#### DATA IN THIS EXERCISE:
────────

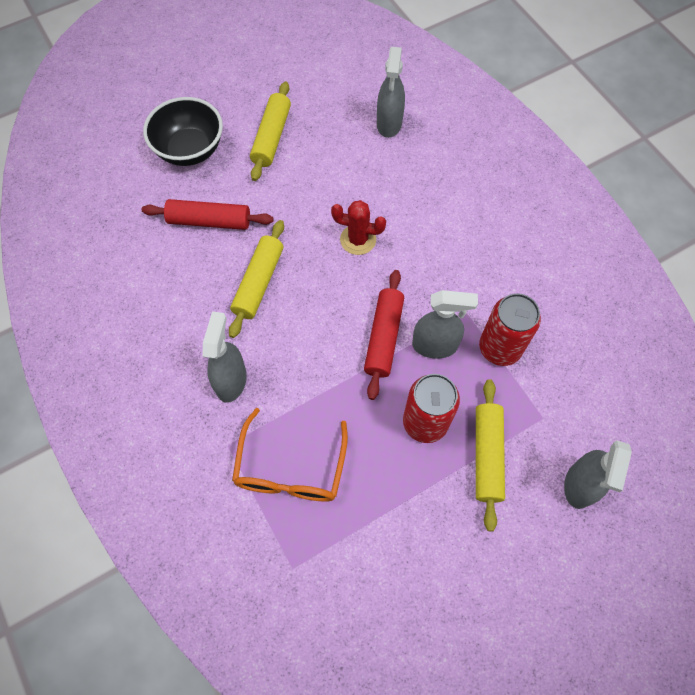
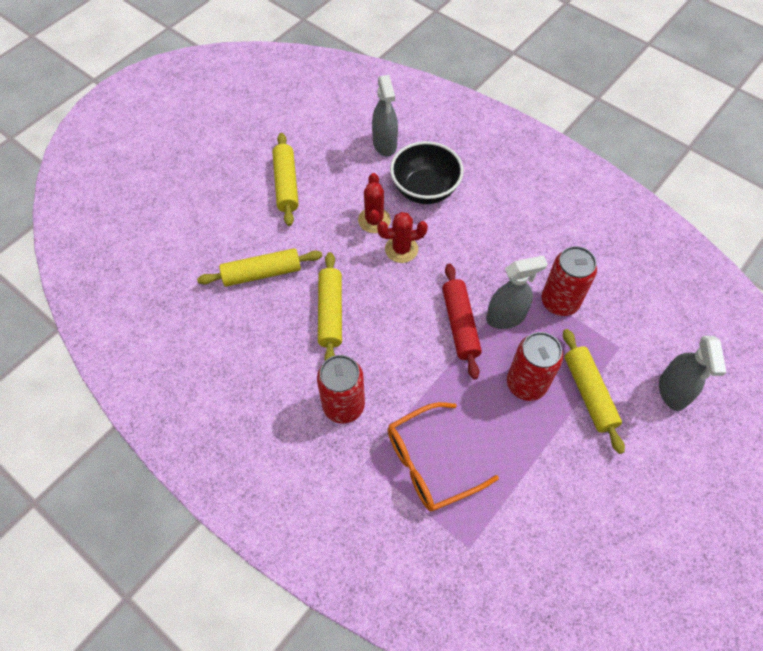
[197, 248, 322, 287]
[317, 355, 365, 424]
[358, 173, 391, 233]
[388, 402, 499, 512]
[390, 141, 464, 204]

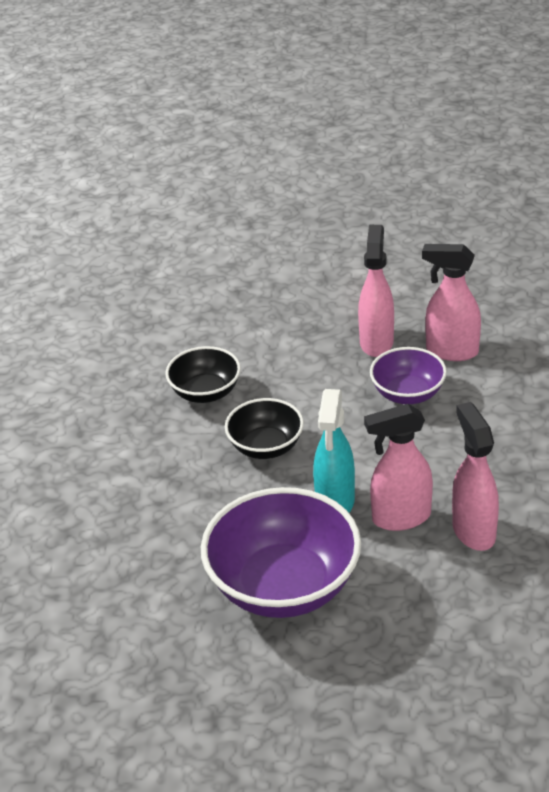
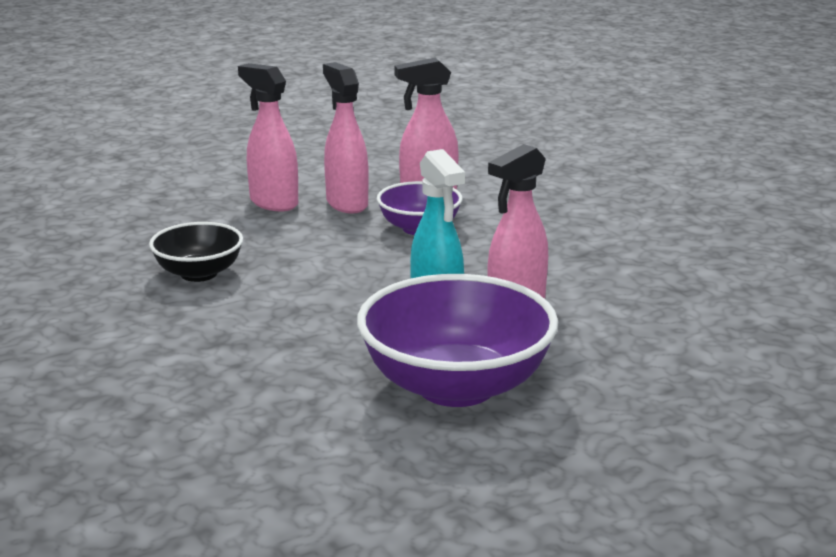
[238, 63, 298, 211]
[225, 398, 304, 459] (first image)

────────

#### WHAT YOU SHOULD DO:
Beginning with the line that bears "[317, 355, 365, 424]", output each line through the last line of the listing exactly, and no others; skip the pictures.

#### YOUR RESPONSE:
[317, 355, 365, 424]
[358, 173, 391, 233]
[388, 402, 499, 512]
[390, 141, 464, 204]

[238, 63, 298, 211]
[225, 398, 304, 459] (first image)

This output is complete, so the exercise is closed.